§ **WHAT YOU HAVE TO DO**
Gather every line in the records below that contains the string "major", and copy each one out. Case matters.

Collected data
+---+
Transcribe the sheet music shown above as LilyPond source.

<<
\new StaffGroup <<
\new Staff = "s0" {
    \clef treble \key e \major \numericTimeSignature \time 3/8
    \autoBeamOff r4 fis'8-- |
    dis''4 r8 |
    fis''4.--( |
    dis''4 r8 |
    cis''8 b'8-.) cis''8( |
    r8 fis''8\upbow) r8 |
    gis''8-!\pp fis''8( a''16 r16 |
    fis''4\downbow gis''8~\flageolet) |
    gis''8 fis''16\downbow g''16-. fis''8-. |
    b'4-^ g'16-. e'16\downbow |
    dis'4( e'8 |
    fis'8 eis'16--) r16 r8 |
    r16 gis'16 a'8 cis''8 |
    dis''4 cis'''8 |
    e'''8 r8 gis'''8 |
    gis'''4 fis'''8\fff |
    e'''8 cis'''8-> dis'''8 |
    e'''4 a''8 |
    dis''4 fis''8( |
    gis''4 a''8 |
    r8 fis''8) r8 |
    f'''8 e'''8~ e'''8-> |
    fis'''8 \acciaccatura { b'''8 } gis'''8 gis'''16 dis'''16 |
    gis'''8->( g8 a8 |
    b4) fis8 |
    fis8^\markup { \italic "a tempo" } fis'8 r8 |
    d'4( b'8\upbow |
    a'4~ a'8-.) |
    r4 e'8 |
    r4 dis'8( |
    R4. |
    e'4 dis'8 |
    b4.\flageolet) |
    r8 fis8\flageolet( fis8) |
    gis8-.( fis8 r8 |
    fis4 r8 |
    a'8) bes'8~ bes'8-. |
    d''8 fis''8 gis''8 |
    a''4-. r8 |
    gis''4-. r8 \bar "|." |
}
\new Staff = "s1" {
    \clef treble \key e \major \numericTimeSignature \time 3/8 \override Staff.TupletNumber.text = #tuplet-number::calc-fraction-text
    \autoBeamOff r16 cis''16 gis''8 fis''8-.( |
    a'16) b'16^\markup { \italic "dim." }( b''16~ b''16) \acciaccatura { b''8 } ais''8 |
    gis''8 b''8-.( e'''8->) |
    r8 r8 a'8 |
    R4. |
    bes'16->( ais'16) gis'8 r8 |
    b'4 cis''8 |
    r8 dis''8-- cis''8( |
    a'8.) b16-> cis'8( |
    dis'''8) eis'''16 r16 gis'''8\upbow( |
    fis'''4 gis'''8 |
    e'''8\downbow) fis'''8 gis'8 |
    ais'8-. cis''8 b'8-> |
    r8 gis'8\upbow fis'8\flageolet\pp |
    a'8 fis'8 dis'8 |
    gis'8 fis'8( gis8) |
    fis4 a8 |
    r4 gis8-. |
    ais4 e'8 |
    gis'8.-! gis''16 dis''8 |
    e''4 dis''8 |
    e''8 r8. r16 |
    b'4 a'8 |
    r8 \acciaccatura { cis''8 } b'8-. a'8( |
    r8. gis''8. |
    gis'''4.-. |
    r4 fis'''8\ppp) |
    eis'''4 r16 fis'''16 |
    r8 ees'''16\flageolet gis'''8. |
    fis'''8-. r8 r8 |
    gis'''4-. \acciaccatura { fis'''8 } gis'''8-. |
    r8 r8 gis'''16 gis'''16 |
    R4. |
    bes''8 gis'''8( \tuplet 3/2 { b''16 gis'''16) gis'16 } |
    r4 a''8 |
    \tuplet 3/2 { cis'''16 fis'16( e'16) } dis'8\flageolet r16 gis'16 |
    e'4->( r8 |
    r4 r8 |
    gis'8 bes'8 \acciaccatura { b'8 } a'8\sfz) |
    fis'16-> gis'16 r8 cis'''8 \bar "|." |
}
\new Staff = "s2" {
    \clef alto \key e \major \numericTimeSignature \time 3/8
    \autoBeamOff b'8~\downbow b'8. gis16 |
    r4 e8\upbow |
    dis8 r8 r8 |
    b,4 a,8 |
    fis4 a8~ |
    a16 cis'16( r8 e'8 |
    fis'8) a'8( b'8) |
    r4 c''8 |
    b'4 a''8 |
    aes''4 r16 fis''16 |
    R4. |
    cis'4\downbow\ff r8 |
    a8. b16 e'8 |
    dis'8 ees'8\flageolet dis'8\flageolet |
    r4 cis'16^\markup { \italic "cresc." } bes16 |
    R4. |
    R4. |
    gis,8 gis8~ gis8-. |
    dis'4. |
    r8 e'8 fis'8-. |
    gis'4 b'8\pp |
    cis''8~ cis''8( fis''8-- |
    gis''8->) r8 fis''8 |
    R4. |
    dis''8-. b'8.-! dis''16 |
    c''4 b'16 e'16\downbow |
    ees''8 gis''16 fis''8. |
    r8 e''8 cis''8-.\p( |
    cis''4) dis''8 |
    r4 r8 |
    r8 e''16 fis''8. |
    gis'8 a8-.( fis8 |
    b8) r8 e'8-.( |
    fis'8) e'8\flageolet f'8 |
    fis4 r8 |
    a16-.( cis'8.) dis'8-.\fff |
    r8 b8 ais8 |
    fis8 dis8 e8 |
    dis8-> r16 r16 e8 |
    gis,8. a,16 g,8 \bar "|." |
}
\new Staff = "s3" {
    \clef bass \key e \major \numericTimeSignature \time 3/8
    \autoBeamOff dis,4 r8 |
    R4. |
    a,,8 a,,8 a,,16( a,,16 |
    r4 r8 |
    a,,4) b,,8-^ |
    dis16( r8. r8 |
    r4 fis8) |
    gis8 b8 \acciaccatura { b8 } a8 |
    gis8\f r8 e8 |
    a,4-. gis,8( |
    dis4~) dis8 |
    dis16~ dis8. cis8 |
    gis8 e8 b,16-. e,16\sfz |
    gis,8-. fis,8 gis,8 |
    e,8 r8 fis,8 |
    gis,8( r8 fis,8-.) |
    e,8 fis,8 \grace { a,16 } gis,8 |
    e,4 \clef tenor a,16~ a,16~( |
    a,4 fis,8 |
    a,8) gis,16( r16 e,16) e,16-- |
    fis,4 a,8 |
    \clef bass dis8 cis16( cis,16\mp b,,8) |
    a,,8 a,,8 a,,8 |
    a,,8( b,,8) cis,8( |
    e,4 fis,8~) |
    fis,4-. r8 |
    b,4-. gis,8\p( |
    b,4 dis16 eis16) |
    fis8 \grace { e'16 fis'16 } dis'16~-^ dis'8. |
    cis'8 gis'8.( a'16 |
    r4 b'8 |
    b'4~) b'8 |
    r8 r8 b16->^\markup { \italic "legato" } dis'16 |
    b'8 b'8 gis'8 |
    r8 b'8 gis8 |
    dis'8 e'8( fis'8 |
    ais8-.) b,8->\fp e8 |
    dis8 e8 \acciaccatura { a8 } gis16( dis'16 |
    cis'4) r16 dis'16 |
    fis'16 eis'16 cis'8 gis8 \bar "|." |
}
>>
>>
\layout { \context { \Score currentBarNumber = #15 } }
+---+
§ **RIGHT ANSWER**
    \clef treble \key e \major \numericTimeSignature \time 3/8
    \clef treble \key e \major \numericTimeSignature \time 3/8 \override Staff.TupletNumber.text = #tuplet-number::calc-fraction-text
    \clef alto \key e \major \numericTimeSignature \time 3/8
    \clef bass \key e \major \numericTimeSignature \time 3/8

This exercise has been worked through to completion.